> [WHAT THE TASK ASKS] Pick out and copy each line of the entries below that contains the string "viewer". Case counts.

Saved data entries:
▼

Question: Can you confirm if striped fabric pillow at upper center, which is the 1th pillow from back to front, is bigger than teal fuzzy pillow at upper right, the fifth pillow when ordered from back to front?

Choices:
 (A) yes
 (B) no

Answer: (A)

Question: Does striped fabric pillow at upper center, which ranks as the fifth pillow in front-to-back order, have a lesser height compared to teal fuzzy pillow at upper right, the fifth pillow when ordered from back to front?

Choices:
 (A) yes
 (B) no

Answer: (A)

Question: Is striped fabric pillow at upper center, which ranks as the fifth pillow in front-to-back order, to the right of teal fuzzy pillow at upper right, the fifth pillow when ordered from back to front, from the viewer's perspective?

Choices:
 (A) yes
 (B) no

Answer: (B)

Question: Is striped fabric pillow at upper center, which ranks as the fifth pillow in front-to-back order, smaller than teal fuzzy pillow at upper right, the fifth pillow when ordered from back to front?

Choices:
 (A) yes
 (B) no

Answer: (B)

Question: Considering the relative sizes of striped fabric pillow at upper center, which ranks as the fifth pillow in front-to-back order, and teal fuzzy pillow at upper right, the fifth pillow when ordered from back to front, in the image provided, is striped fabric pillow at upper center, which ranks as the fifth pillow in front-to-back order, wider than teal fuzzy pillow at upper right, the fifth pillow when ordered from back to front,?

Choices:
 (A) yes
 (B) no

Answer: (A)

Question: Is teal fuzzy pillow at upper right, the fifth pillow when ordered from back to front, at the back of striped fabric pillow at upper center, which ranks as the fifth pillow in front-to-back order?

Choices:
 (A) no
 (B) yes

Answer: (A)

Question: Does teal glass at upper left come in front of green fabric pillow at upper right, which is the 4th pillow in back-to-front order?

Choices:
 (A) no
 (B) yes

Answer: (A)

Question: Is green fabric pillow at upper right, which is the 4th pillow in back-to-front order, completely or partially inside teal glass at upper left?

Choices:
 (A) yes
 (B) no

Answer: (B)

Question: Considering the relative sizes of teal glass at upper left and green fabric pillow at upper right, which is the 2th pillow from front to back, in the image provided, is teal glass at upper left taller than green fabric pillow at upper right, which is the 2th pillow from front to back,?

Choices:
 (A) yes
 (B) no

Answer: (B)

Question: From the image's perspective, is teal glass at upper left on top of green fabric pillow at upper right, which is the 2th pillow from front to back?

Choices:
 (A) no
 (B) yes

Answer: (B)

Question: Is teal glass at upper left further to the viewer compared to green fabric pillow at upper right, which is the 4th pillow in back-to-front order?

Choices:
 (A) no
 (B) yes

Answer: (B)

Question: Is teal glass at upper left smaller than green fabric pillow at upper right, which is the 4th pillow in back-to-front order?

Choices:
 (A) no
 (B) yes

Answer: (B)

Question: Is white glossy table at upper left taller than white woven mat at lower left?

▲

> [THE COMPLETED TASK]
Question: Is striped fabric pillow at upper center, which ranks as the fifth pillow in front-to-back order, to the right of teal fuzzy pillow at upper right, the fifth pillow when ordered from back to front, from the viewer's perspective?
Question: Is teal glass at upper left further to the viewer compared to green fabric pillow at upper right, which is the 4th pillow in back-to-front order?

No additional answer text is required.